▶ HOW TO COMPLETE THIS TASK
Please output the entries that follow exactly, without a single image.

▶ EXERCISE INPUTS
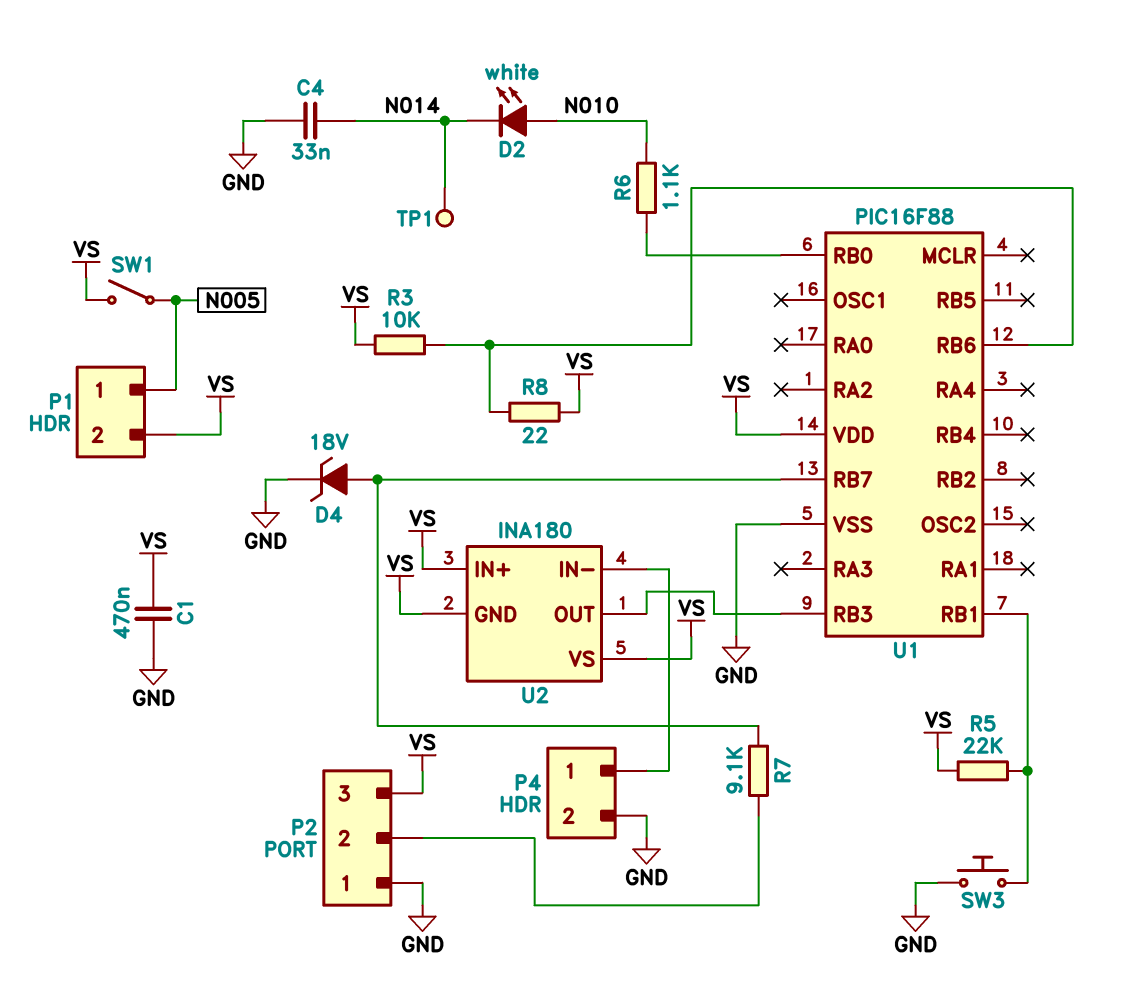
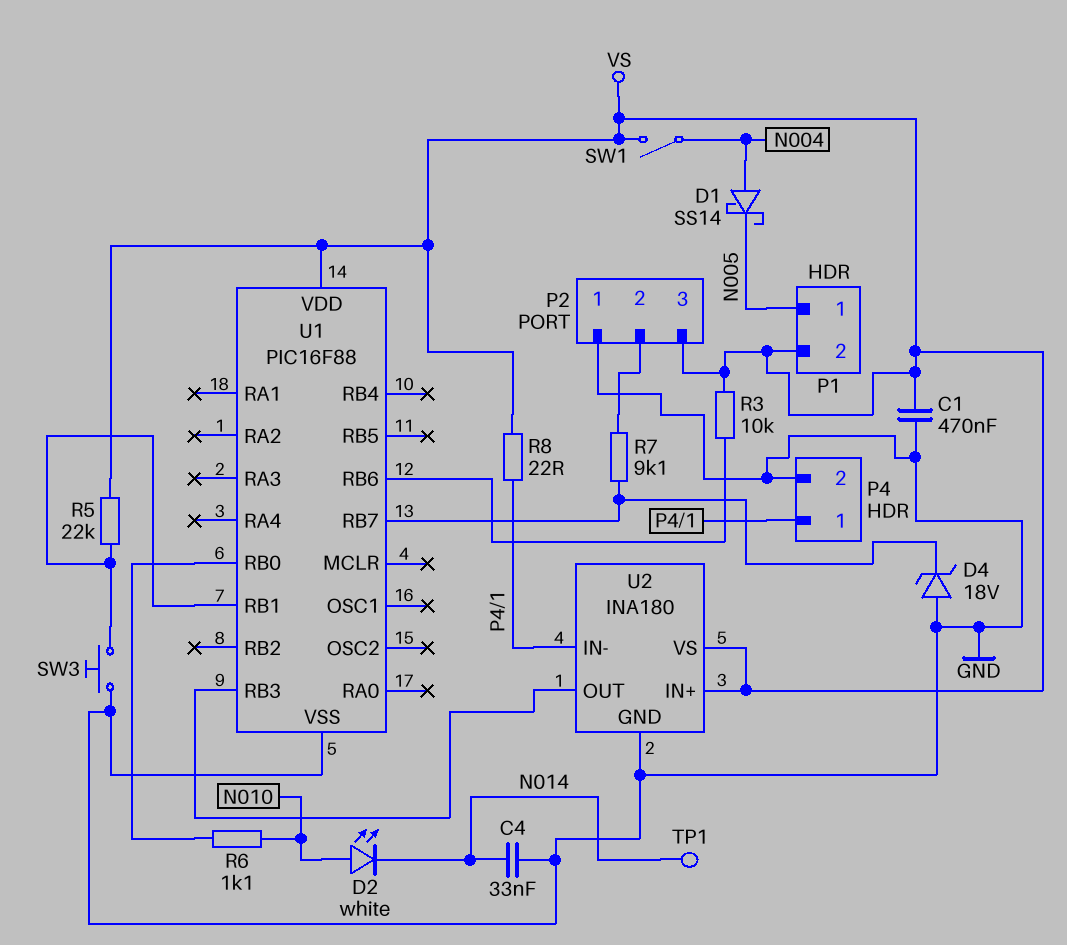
D1: none -> schottky SS14 (A N004, K N005)
D4: zener 18V (A U1/RB7, K GND) -> zener 18V (A GND, K U1/RB7)
R8: 22 (U1/RB6, VS) -> 22 (P4/1, VS)
SW1: switch (N005, VS) -> switch (N004, VS)
U2 pin GND: VS -> GND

▶ SOLUTION TO THE PROBLEM
D1: none -> schottky SS14 (A N004, K N005)
D4: zener 18V (A U1/RB7, K GND) -> zener 18V (A GND, K U1/RB7)
R8: 22 (U1/RB6, VS) -> 22 (P4/1, VS)
SW1: switch (N005, VS) -> switch (N004, VS)
U2 pin GND: VS -> GND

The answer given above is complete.